Extracted records

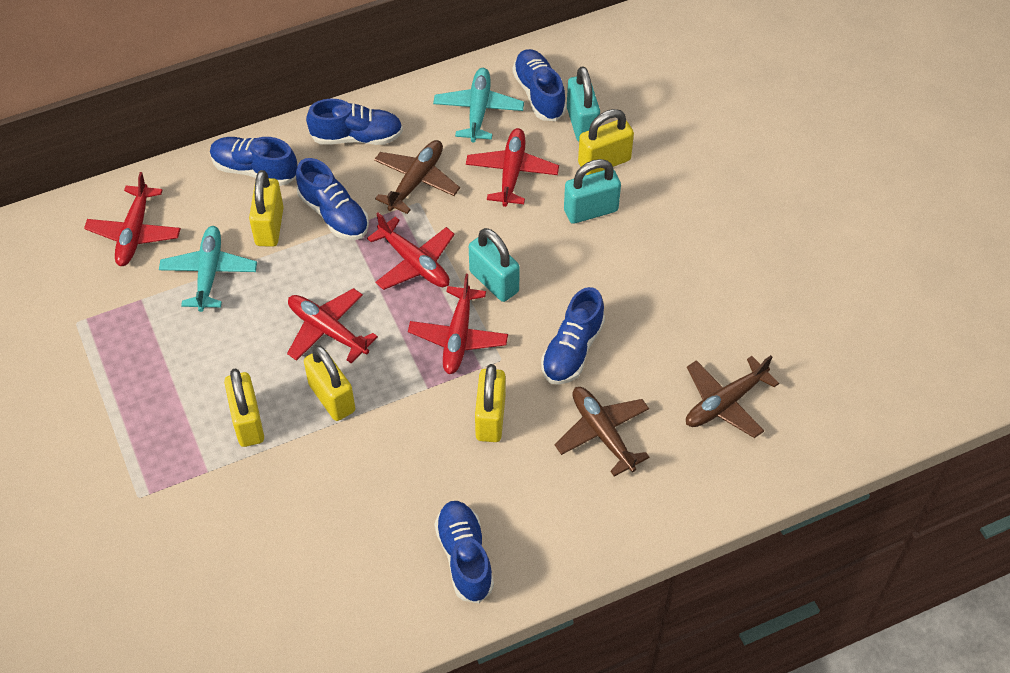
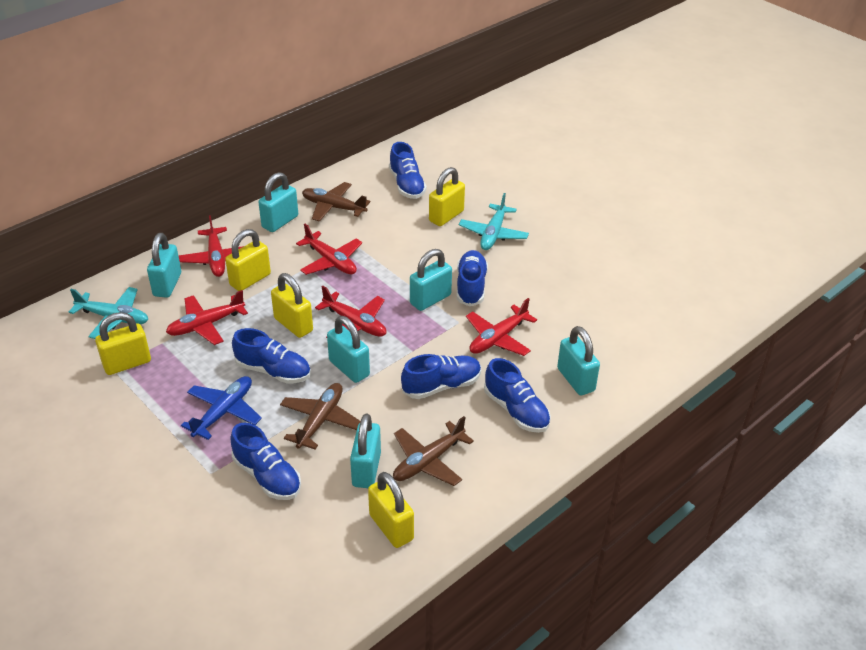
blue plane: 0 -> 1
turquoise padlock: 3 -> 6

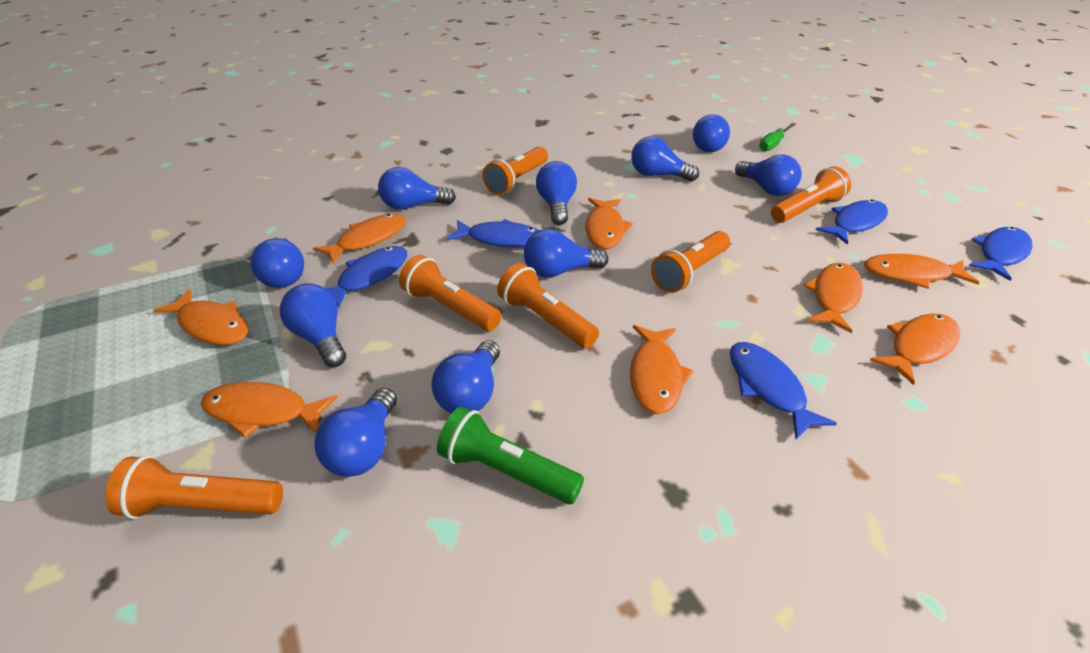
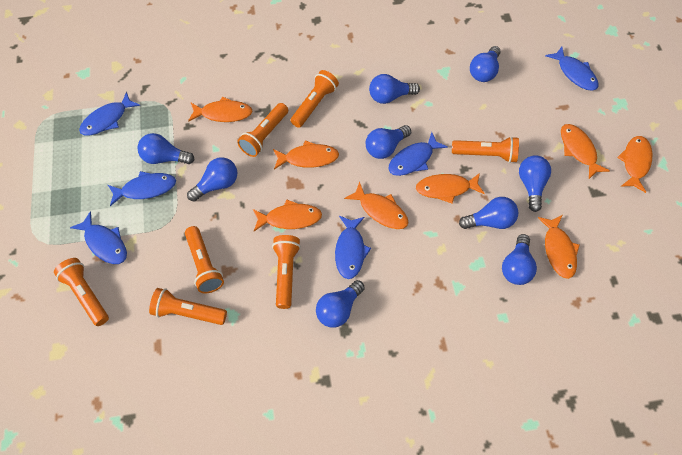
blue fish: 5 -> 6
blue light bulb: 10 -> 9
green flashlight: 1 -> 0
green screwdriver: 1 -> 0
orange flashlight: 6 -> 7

...

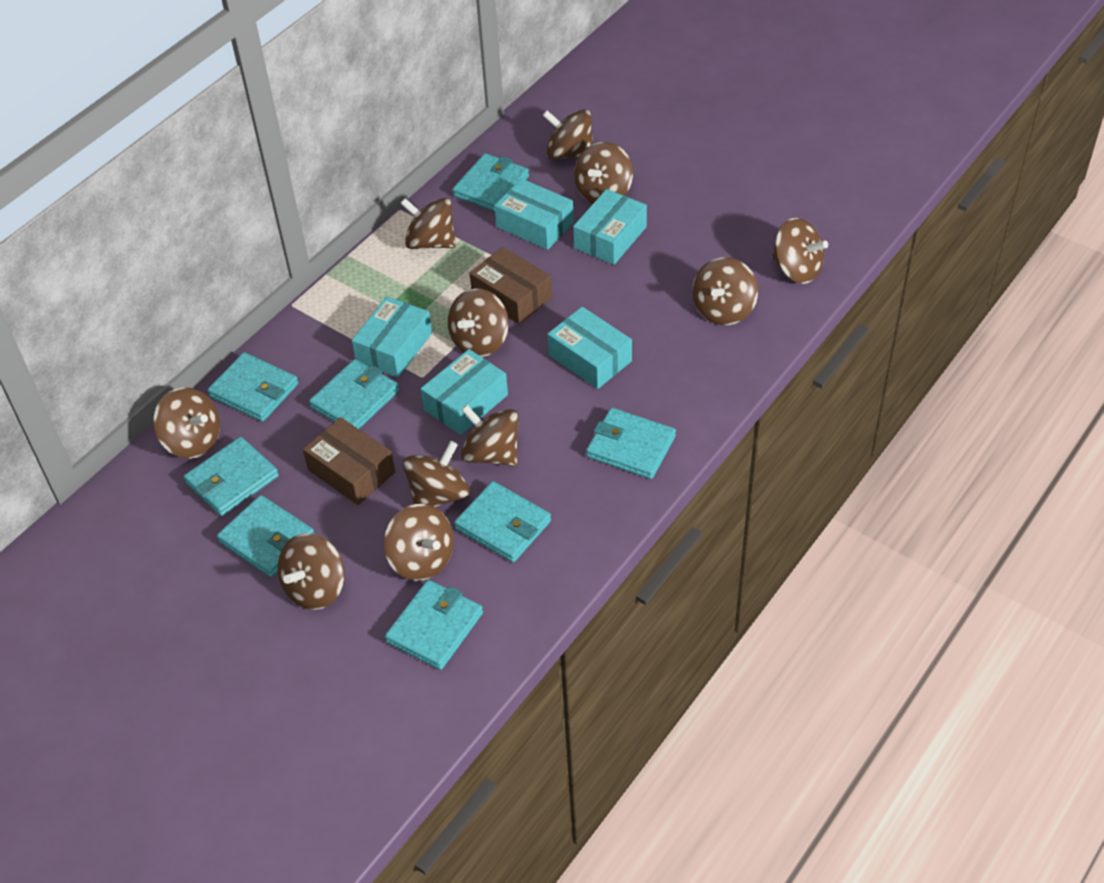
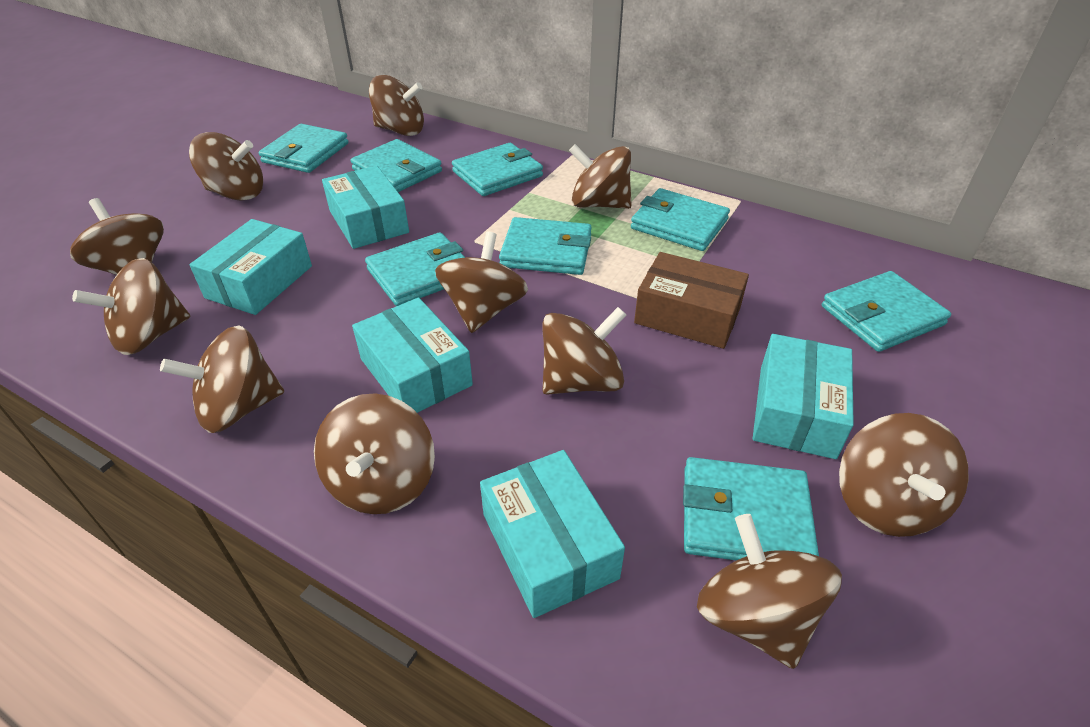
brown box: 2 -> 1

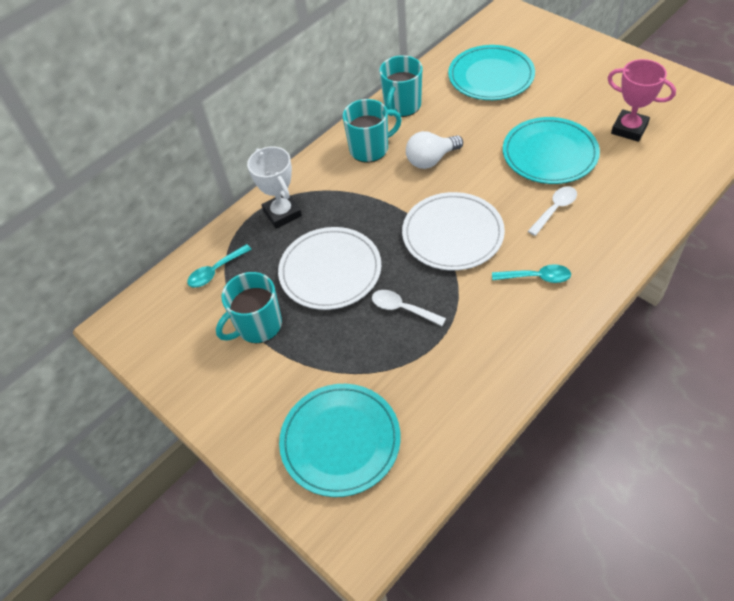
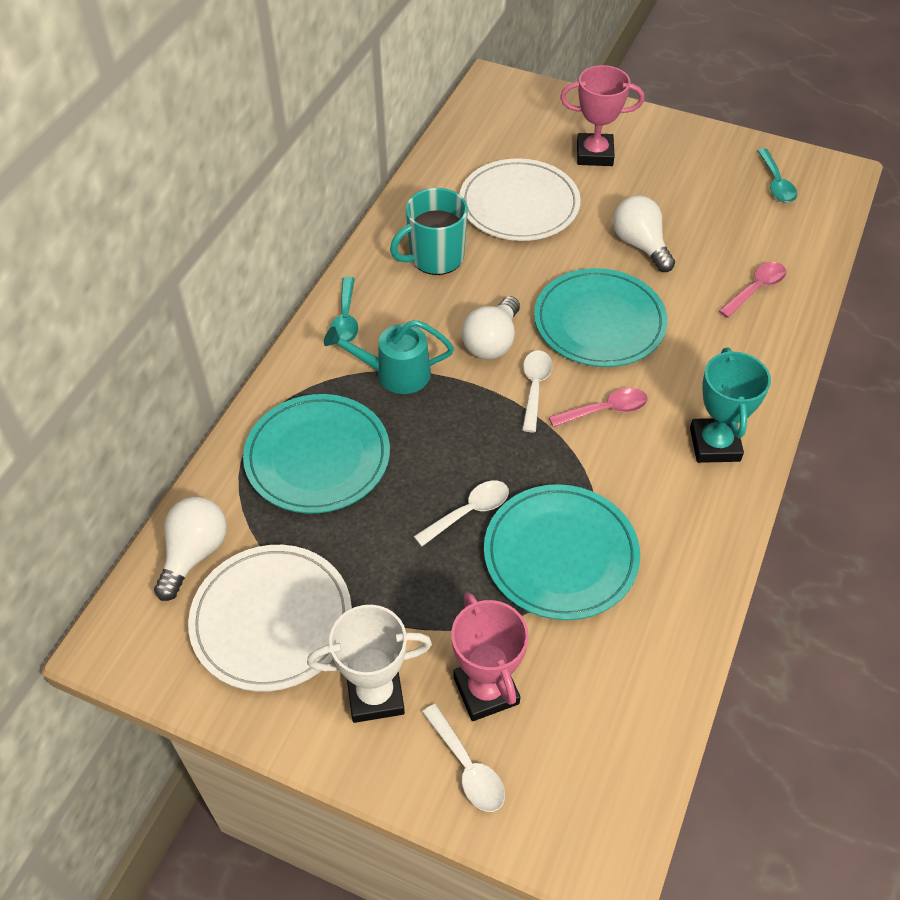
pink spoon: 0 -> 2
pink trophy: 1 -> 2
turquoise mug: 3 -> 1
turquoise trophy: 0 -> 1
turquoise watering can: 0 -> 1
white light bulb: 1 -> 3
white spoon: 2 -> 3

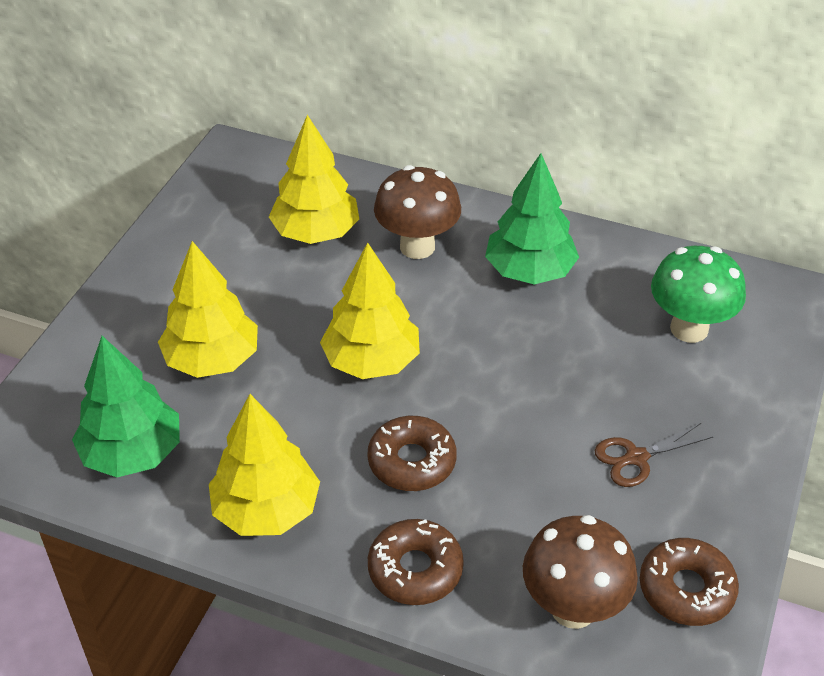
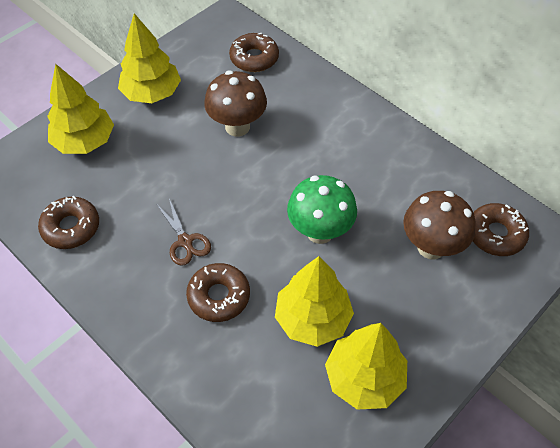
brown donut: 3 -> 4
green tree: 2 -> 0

---

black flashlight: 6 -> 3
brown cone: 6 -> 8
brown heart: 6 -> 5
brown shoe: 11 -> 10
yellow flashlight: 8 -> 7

> **Task to complete**
Output only the lines above from the line that holds "blue plane: 0 -> 1" through the line that holds "orange flashlight: 6 -> 7", both ends included, and exclude pictures.

> **Problem solution**
blue plane: 0 -> 1
turquoise padlock: 3 -> 6

blue fish: 5 -> 6
blue light bulb: 10 -> 9
green flashlight: 1 -> 0
green screwdriver: 1 -> 0
orange flashlight: 6 -> 7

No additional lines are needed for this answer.